● Task item:
Below are some records; find each line that carries the word "pink" and copy it.

● Excerpted records:
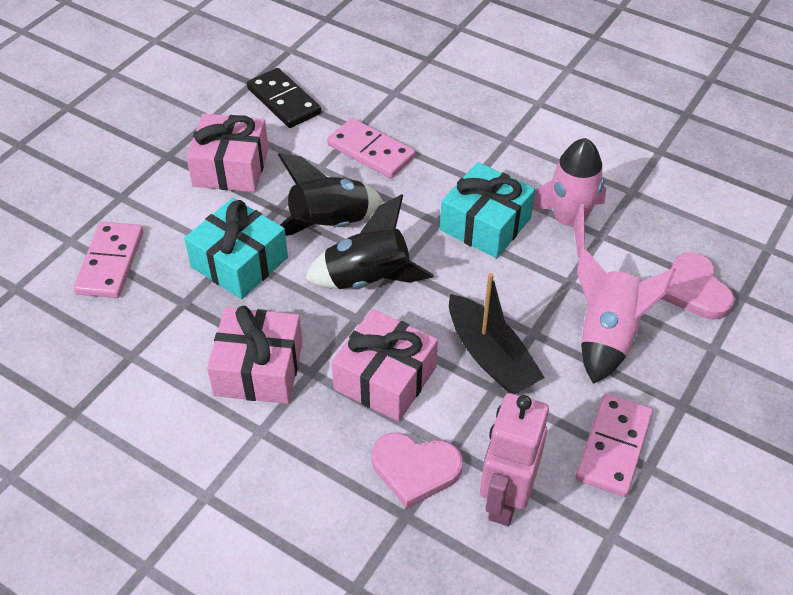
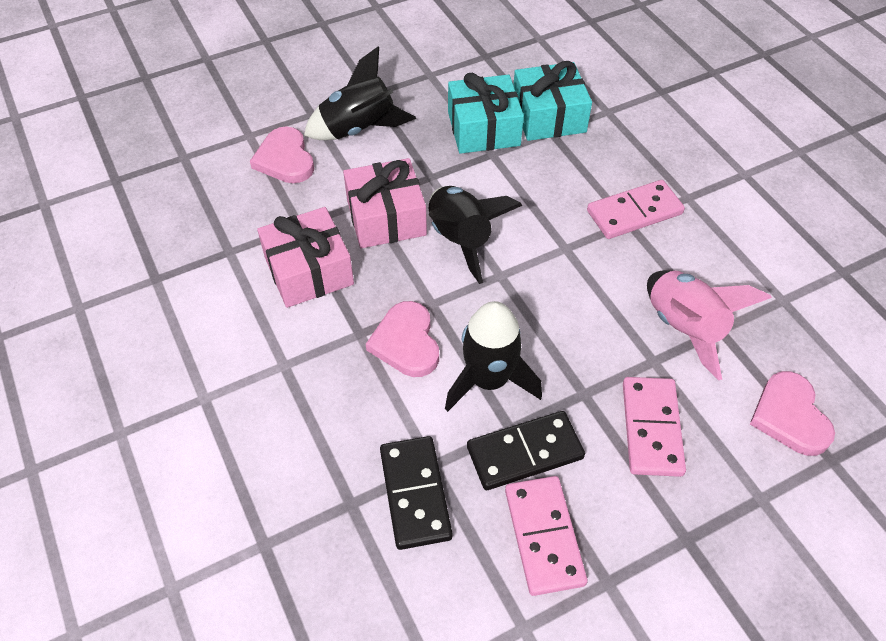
black boat: 1 -> 0
black domino: 1 -> 2
black rocket: 2 -> 3
pink gift: 3 -> 2
pink heart: 2 -> 3
pink robot: 1 -> 0
pink rocket: 2 -> 1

● Exercise output:
pink gift: 3 -> 2
pink heart: 2 -> 3
pink robot: 1 -> 0
pink rocket: 2 -> 1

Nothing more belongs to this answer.